(What to do)
When you reach the line containing "(490, 163) = (496, 242): yellow", begin copying, and keep copying each line exactly until the listing ends.

(Data excerpt)
⟨

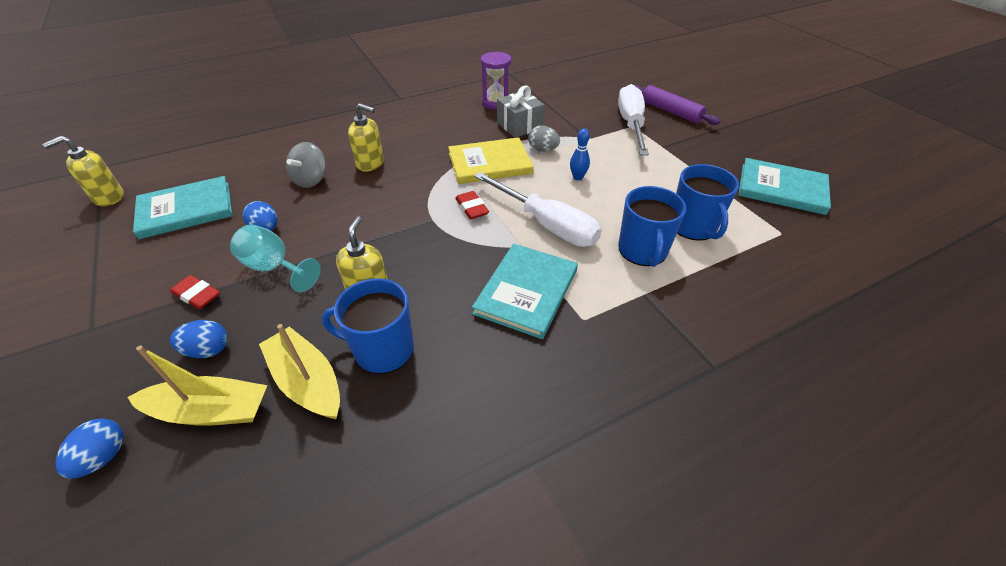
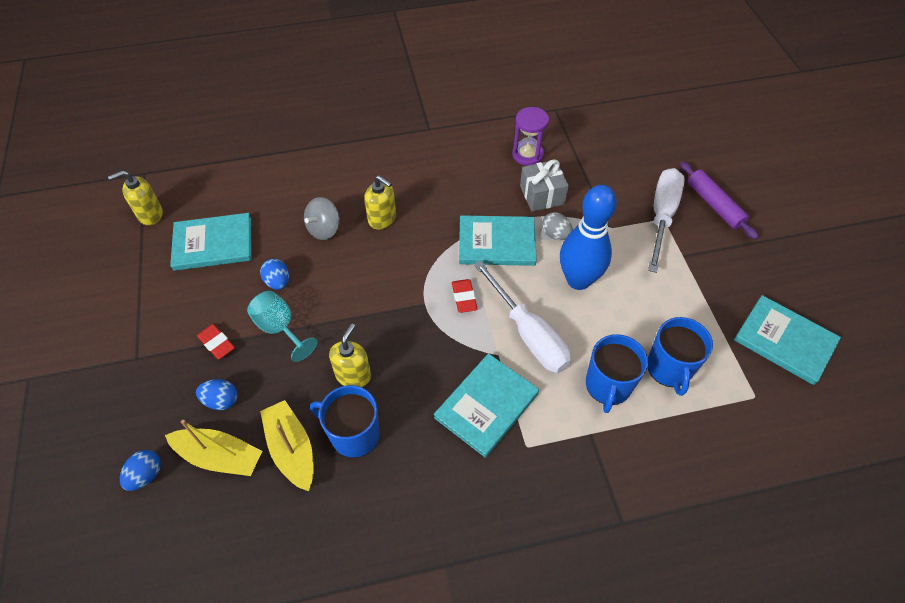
camera: 15 degrees right, 10 degrees up
(490, 163) = (496, 242): yellow book -> turquoise book
(578, 177) = (578, 280): blue bowling pin -> blue bowling pin, size x2.46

⟩

(Your solution)
(490, 163) = (496, 242): yellow book -> turquoise book
(578, 177) = (578, 280): blue bowling pin -> blue bowling pin, size x2.46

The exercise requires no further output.